**Your objective**. Your output should consist of the data, copied exactly.

Listed records START

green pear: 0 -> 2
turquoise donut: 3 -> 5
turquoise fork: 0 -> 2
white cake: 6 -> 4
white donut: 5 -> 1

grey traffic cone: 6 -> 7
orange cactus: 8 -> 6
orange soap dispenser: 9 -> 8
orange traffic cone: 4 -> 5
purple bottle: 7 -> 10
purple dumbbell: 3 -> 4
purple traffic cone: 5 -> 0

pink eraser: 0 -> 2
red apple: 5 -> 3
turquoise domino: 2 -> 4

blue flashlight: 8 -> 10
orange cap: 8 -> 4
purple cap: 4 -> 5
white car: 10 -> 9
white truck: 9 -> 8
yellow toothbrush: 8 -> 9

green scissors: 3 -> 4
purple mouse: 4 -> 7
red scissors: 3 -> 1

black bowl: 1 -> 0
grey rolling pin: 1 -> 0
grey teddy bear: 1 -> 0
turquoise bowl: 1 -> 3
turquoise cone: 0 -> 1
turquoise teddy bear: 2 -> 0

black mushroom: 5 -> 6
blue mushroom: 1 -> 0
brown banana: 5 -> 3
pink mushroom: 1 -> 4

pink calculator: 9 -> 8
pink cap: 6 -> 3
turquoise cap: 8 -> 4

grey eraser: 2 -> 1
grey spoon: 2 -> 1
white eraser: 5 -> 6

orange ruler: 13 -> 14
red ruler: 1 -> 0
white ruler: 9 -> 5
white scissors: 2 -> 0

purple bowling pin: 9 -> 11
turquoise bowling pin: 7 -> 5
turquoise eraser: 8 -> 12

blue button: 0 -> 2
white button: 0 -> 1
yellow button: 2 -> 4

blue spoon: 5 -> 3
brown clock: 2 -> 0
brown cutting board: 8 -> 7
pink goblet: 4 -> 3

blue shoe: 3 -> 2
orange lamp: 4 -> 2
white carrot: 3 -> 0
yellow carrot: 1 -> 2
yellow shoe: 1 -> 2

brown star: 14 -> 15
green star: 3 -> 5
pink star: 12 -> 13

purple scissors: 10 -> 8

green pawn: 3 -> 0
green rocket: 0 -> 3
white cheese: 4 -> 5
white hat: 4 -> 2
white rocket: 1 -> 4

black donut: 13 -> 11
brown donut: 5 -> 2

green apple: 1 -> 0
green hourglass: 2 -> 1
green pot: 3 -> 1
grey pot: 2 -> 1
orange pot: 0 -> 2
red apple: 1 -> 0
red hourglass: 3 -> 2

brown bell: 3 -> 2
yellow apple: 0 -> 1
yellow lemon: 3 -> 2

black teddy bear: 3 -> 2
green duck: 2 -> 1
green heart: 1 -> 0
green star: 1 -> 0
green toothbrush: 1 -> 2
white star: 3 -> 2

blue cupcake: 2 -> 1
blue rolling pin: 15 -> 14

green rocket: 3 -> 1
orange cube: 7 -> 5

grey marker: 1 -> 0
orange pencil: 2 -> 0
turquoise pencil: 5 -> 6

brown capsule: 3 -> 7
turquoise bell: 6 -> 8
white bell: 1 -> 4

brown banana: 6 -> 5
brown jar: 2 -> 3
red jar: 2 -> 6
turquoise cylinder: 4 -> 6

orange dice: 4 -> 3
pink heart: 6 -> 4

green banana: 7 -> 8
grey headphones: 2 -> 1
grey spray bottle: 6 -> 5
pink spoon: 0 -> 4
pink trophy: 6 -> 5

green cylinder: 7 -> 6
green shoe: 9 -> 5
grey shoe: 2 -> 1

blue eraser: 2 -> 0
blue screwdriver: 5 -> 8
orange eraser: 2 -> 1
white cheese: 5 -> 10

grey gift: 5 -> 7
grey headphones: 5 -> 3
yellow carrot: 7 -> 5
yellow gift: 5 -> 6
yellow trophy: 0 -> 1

Listed records END

**Answer for this exercise**.
green pear: 0 -> 2
turquoise donut: 3 -> 5
turquoise fork: 0 -> 2
white cake: 6 -> 4
white donut: 5 -> 1

grey traffic cone: 6 -> 7
orange cactus: 8 -> 6
orange soap dispenser: 9 -> 8
orange traffic cone: 4 -> 5
purple bottle: 7 -> 10
purple dumbbell: 3 -> 4
purple traffic cone: 5 -> 0

pink eraser: 0 -> 2
red apple: 5 -> 3
turquoise domino: 2 -> 4

blue flashlight: 8 -> 10
orange cap: 8 -> 4
purple cap: 4 -> 5
white car: 10 -> 9
white truck: 9 -> 8
yellow toothbrush: 8 -> 9

green scissors: 3 -> 4
purple mouse: 4 -> 7
red scissors: 3 -> 1

black bowl: 1 -> 0
grey rolling pin: 1 -> 0
grey teddy bear: 1 -> 0
turquoise bowl: 1 -> 3
turquoise cone: 0 -> 1
turquoise teddy bear: 2 -> 0

black mushroom: 5 -> 6
blue mushroom: 1 -> 0
brown banana: 5 -> 3
pink mushroom: 1 -> 4

pink calculator: 9 -> 8
pink cap: 6 -> 3
turquoise cap: 8 -> 4

grey eraser: 2 -> 1
grey spoon: 2 -> 1
white eraser: 5 -> 6

orange ruler: 13 -> 14
red ruler: 1 -> 0
white ruler: 9 -> 5
white scissors: 2 -> 0

purple bowling pin: 9 -> 11
turquoise bowling pin: 7 -> 5
turquoise eraser: 8 -> 12

blue button: 0 -> 2
white button: 0 -> 1
yellow button: 2 -> 4

blue spoon: 5 -> 3
brown clock: 2 -> 0
brown cutting board: 8 -> 7
pink goblet: 4 -> 3

blue shoe: 3 -> 2
orange lamp: 4 -> 2
white carrot: 3 -> 0
yellow carrot: 1 -> 2
yellow shoe: 1 -> 2

brown star: 14 -> 15
green star: 3 -> 5
pink star: 12 -> 13

purple scissors: 10 -> 8

green pawn: 3 -> 0
green rocket: 0 -> 3
white cheese: 4 -> 5
white hat: 4 -> 2
white rocket: 1 -> 4

black donut: 13 -> 11
brown donut: 5 -> 2

green apple: 1 -> 0
green hourglass: 2 -> 1
green pot: 3 -> 1
grey pot: 2 -> 1
orange pot: 0 -> 2
red apple: 1 -> 0
red hourglass: 3 -> 2

brown bell: 3 -> 2
yellow apple: 0 -> 1
yellow lemon: 3 -> 2

black teddy bear: 3 -> 2
green duck: 2 -> 1
green heart: 1 -> 0
green star: 1 -> 0
green toothbrush: 1 -> 2
white star: 3 -> 2

blue cupcake: 2 -> 1
blue rolling pin: 15 -> 14

green rocket: 3 -> 1
orange cube: 7 -> 5

grey marker: 1 -> 0
orange pencil: 2 -> 0
turquoise pencil: 5 -> 6

brown capsule: 3 -> 7
turquoise bell: 6 -> 8
white bell: 1 -> 4

brown banana: 6 -> 5
brown jar: 2 -> 3
red jar: 2 -> 6
turquoise cylinder: 4 -> 6

orange dice: 4 -> 3
pink heart: 6 -> 4

green banana: 7 -> 8
grey headphones: 2 -> 1
grey spray bottle: 6 -> 5
pink spoon: 0 -> 4
pink trophy: 6 -> 5

green cylinder: 7 -> 6
green shoe: 9 -> 5
grey shoe: 2 -> 1

blue eraser: 2 -> 0
blue screwdriver: 5 -> 8
orange eraser: 2 -> 1
white cheese: 5 -> 10

grey gift: 5 -> 7
grey headphones: 5 -> 3
yellow carrot: 7 -> 5
yellow gift: 5 -> 6
yellow trophy: 0 -> 1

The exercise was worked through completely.